*Records to use*:
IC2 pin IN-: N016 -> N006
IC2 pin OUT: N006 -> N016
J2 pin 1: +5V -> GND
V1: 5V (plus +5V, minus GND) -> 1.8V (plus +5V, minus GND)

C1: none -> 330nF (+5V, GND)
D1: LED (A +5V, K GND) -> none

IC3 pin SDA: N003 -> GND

...

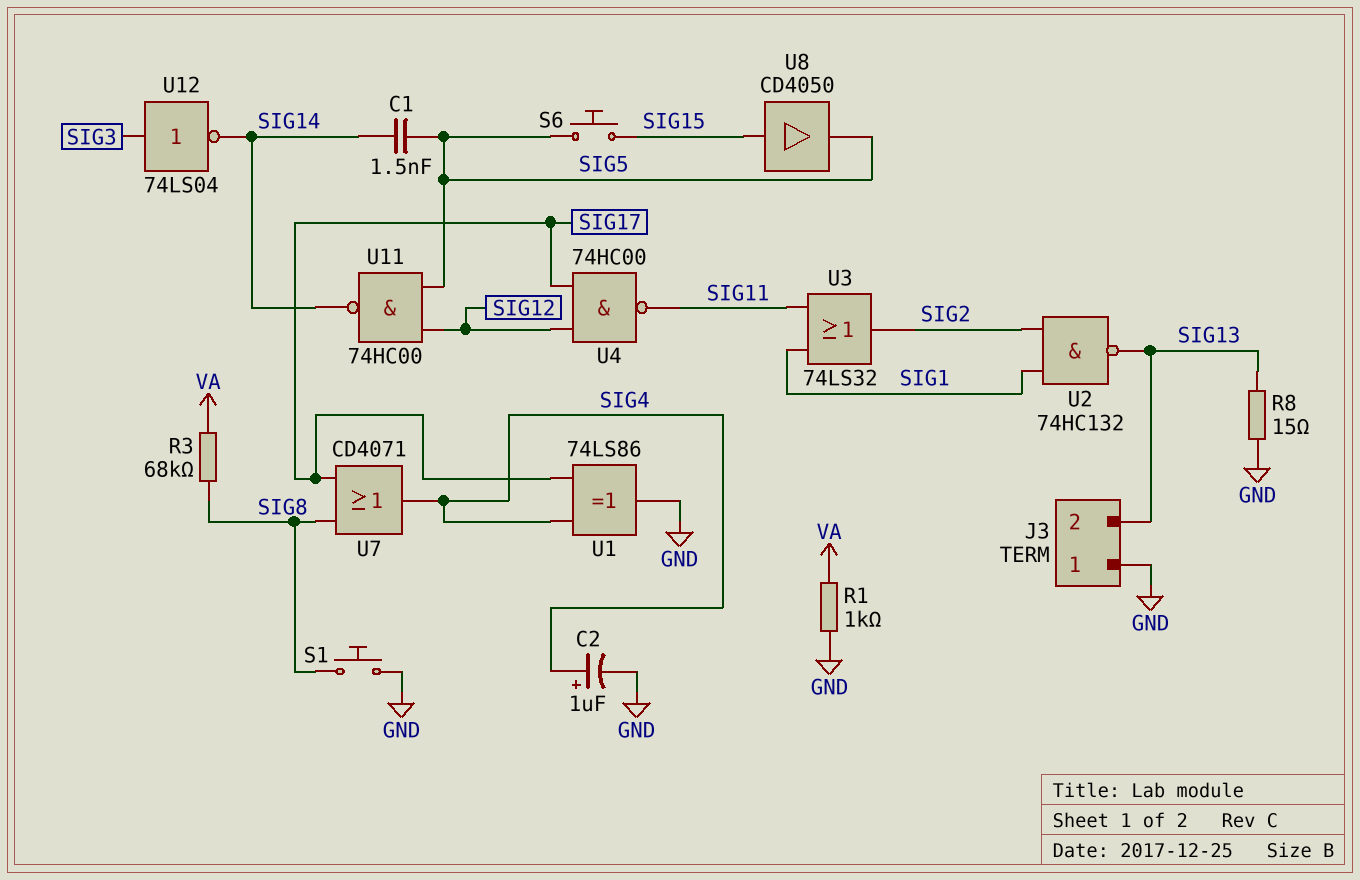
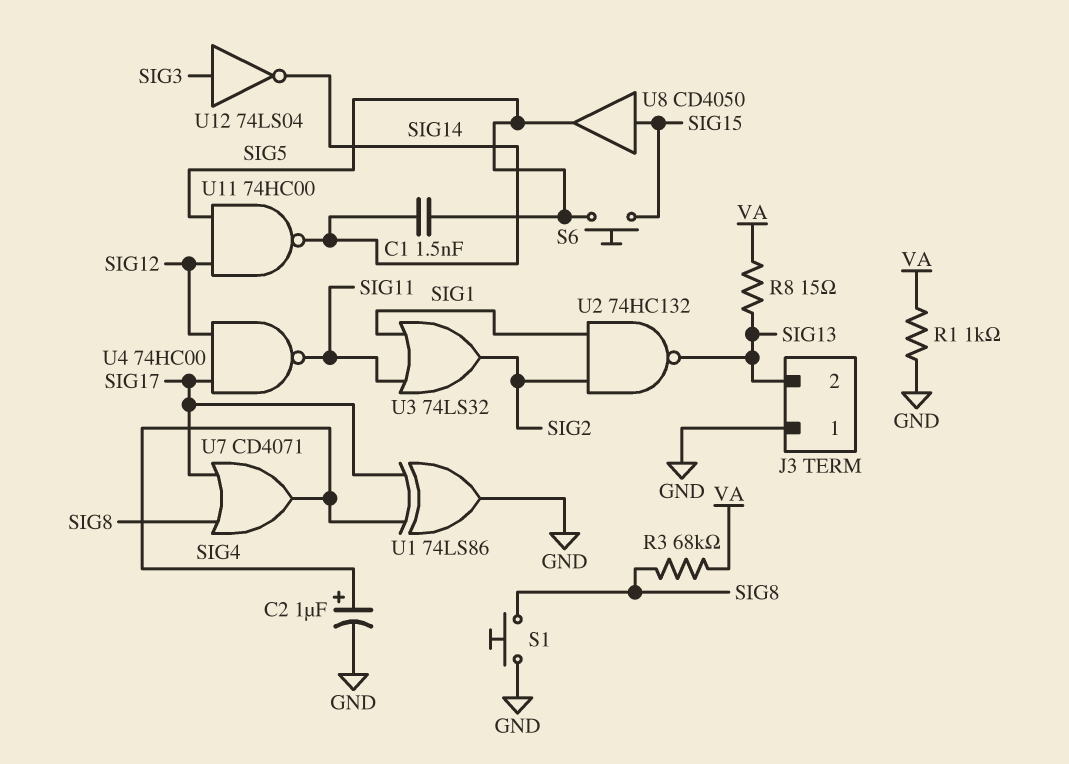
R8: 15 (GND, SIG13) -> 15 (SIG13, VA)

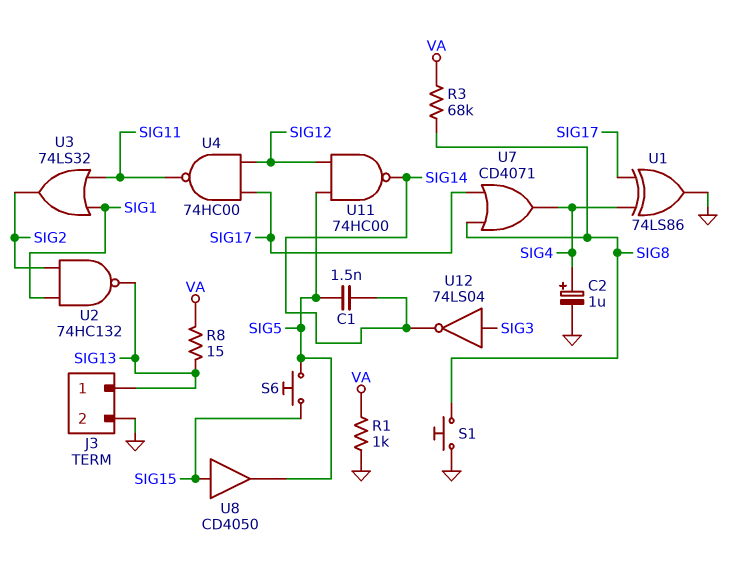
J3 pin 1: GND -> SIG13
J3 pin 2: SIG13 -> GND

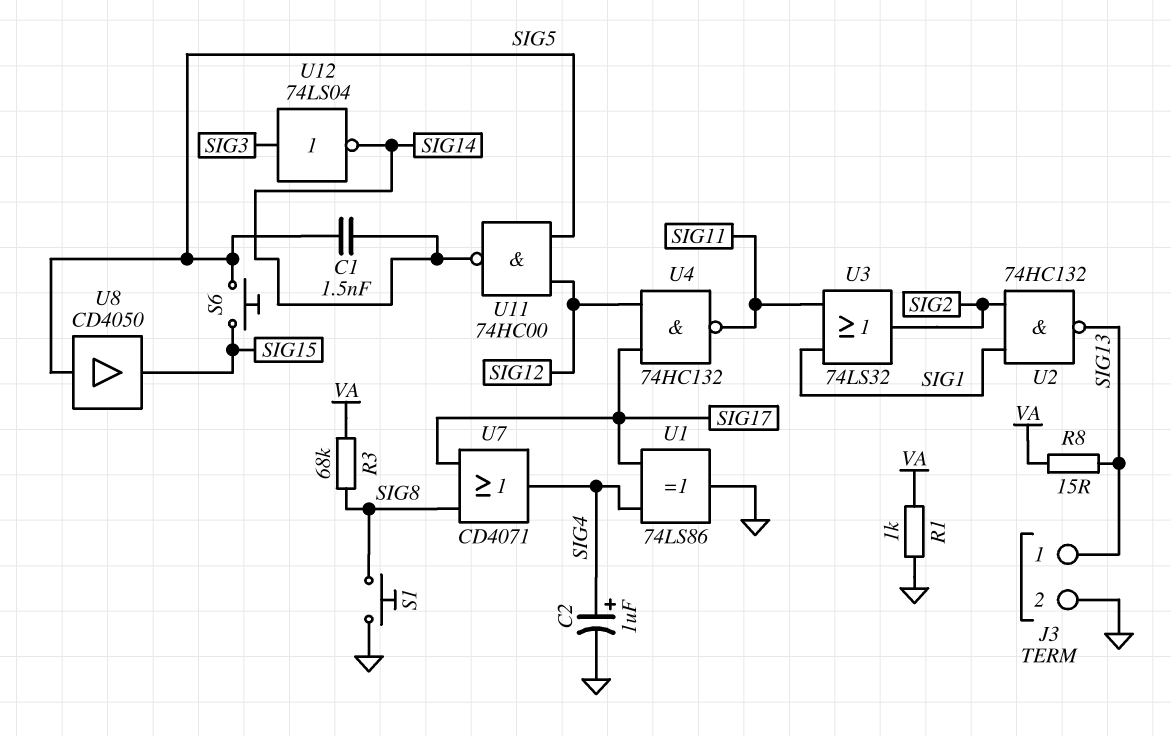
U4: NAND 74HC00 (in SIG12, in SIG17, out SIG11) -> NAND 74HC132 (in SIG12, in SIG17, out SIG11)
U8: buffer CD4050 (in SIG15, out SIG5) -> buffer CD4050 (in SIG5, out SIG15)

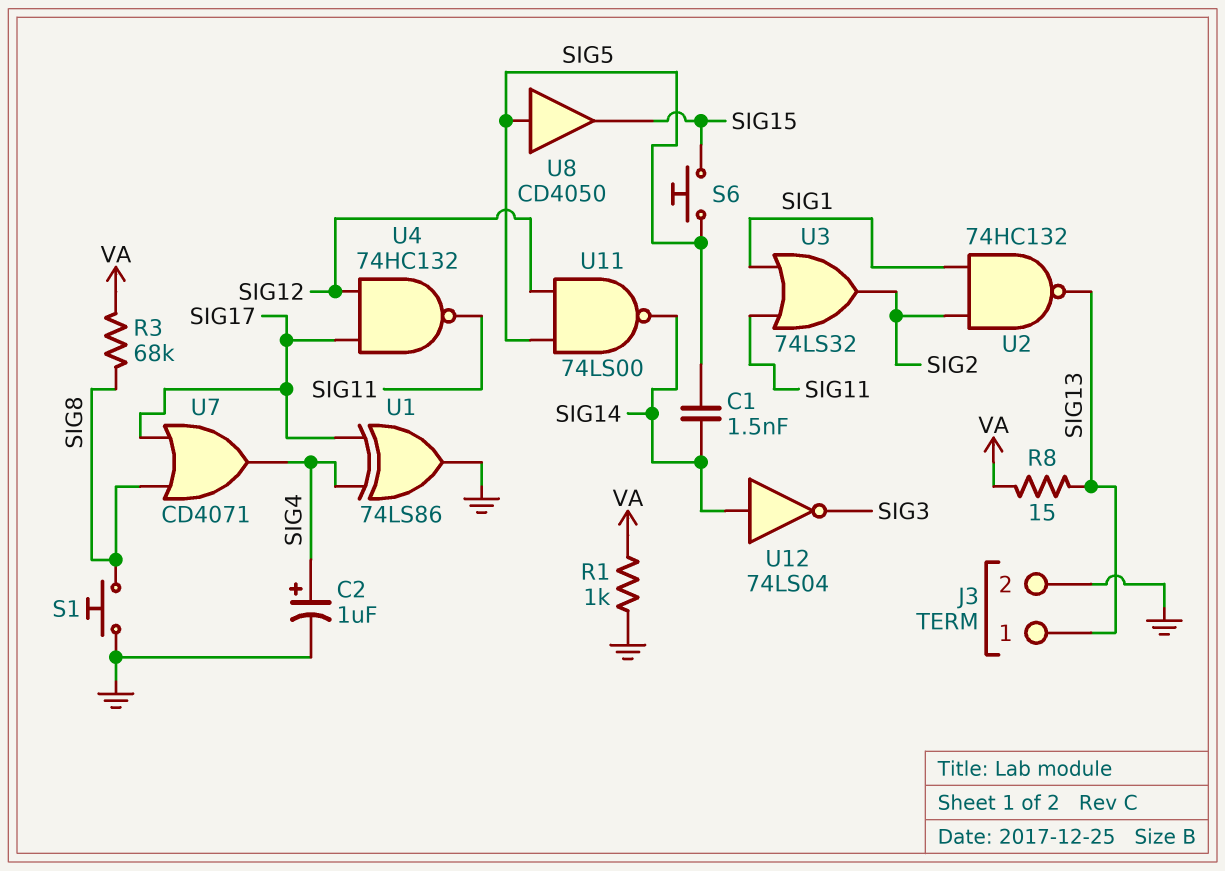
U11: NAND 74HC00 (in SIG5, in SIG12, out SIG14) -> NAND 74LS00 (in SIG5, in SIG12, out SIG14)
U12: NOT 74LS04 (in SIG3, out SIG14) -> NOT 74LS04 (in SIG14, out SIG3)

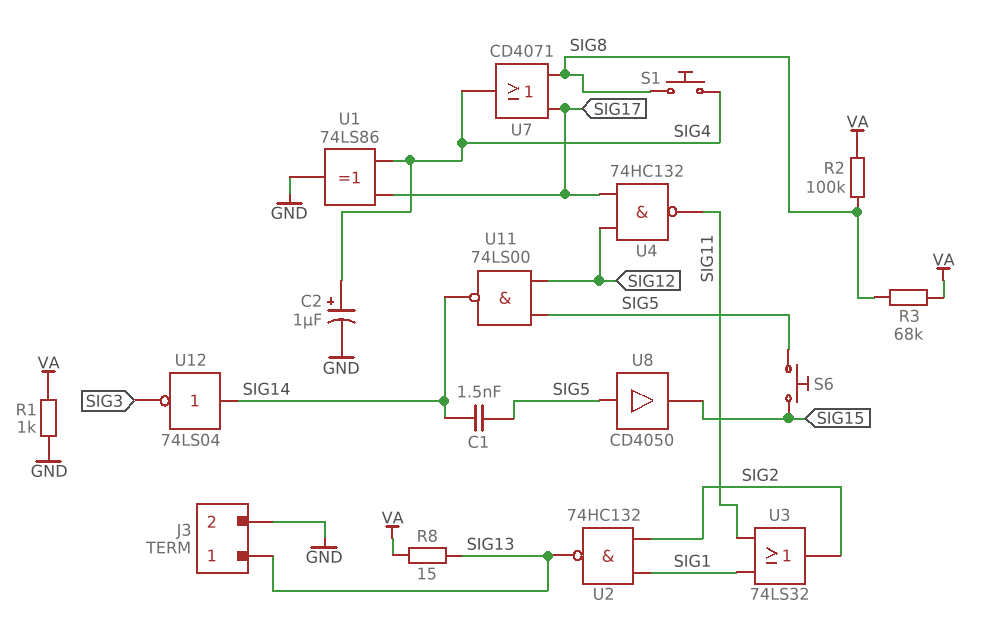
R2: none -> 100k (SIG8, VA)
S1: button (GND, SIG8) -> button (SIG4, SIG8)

*What you are asked to do*: State how many lines in the listing above contain the string "none". Include no other words.

*Exercise solution*: 3